Dataset items:
■ ■ ■ ■

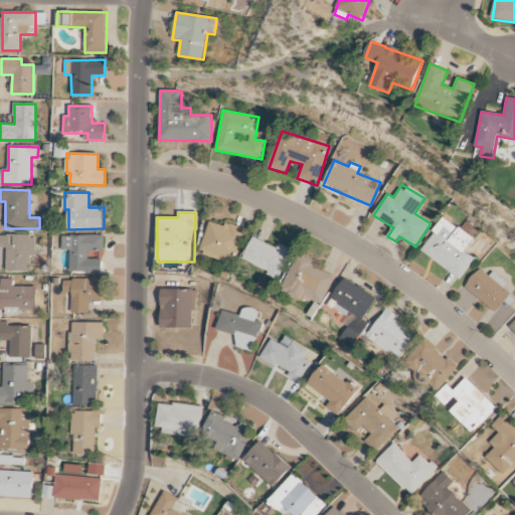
[(419,250),(461,280),(477,258),(468,251),(476,240),(444,217),(419,250)]
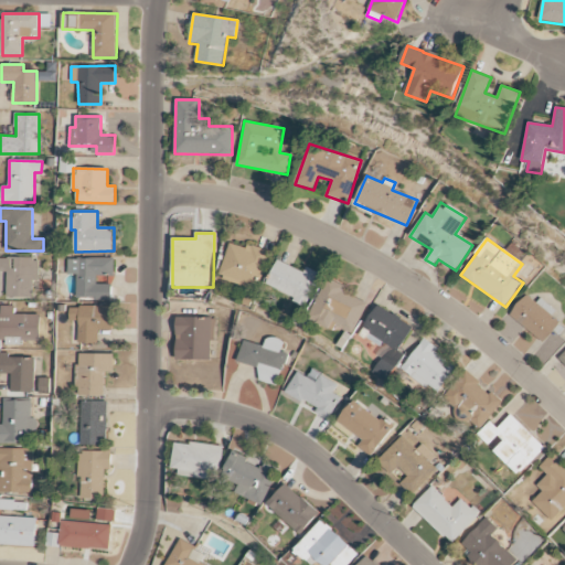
[(219,277),(256,289),(267,253),(231,241),(219,277)]
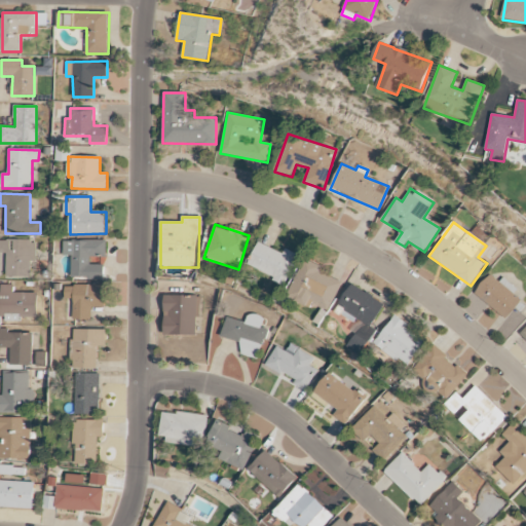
[(0,253),(7,254),(6,276),(31,277),(31,262),(36,262),(36,240),(0,239),(0,253)]
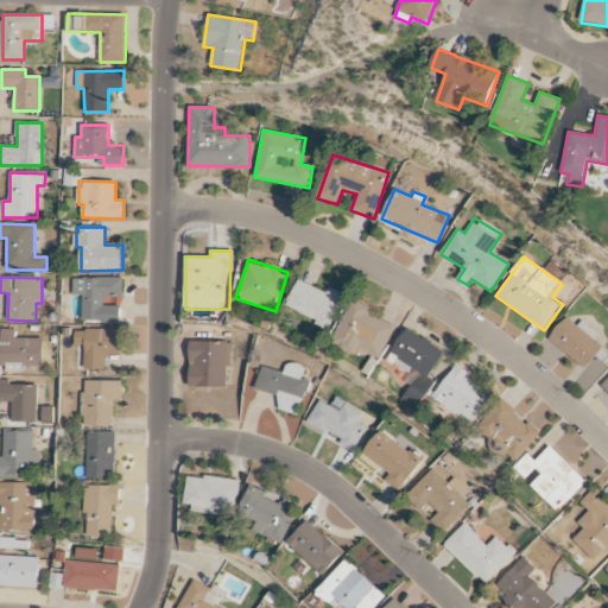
[(83,321),(106,321),(106,298),(124,297),(124,278),(74,279),(74,296),(83,296),(83,321)]
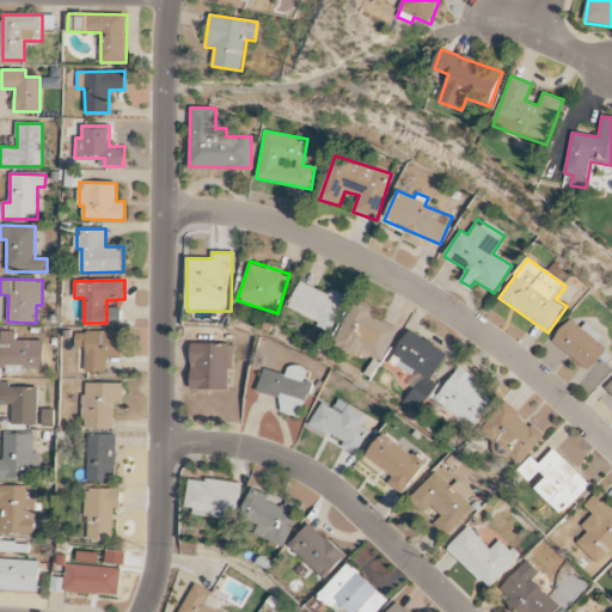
[(329,295),(301,281),(287,310),(331,331),(349,298),(331,288),(329,295)]
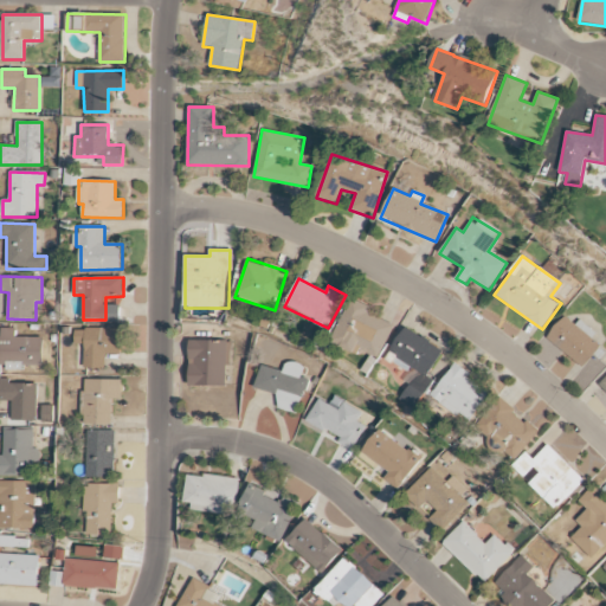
[(378,362),(395,326),(367,313),(371,307),(352,298),(331,340),(378,362)]
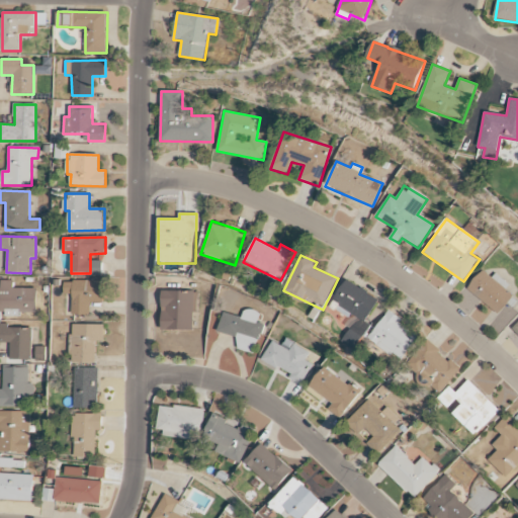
[(514,296),(506,289),(509,285),(496,273),(492,278),(483,270),(467,287),(498,315),(514,296)]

■ ■ ■ ■

• _Directive_: Reproduce the data verbatim. Do not carry any picture into the copy.

• _Answer for this exercise_:
[(419,250),(461,280),(477,258),(468,251),(476,240),(444,217),(419,250)]
[(219,277),(256,289),(267,253),(231,241),(219,277)]
[(0,253),(7,254),(6,276),(31,277),(31,262),(36,262),(36,240),(0,239),(0,253)]
[(83,321),(106,321),(106,298),(124,297),(124,278),(74,279),(74,296),(83,296),(83,321)]
[(329,295),(301,281),(287,310),(331,331),(349,298),(331,288),(329,295)]
[(378,362),(395,326),(367,313),(371,307),(352,298),(331,340),(378,362)]
[(514,296),(506,289),(509,285),(496,273),(492,278),(483,270),(467,287),(498,315),(514,296)]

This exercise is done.